Your goal: Using the records below, quote only the span that opens with the line containing "(558, 676) = (217, 497): yellow" and closes with the line containing "(863, 494) = (586, 615): pink", exactly and inclusively.

Dataset records below:

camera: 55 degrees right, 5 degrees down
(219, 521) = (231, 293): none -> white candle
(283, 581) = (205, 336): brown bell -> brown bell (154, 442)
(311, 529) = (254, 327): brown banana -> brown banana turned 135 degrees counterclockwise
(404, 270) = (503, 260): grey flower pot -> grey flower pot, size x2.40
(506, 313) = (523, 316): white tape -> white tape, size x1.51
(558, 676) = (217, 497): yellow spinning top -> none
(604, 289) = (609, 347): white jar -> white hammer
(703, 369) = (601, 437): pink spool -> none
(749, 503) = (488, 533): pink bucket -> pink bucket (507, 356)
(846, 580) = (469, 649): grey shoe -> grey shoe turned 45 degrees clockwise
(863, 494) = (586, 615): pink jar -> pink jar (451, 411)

End of Dataset records.
Dataset records below:

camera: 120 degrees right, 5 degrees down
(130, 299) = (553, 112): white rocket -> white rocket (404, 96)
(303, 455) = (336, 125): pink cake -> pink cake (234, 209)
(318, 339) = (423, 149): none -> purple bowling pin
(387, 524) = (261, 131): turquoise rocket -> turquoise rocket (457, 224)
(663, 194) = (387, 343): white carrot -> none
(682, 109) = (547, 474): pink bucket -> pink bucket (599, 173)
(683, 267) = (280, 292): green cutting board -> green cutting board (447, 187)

End of Dataset records.

Task response:
(558, 676) = (217, 497): yellow spinning top -> none
(604, 289) = (609, 347): white jar -> white hammer
(703, 369) = (601, 437): pink spool -> none
(749, 503) = (488, 533): pink bucket -> pink bucket (507, 356)
(846, 580) = (469, 649): grey shoe -> grey shoe turned 45 degrees clockwise
(863, 494) = (586, 615): pink jar -> pink jar (451, 411)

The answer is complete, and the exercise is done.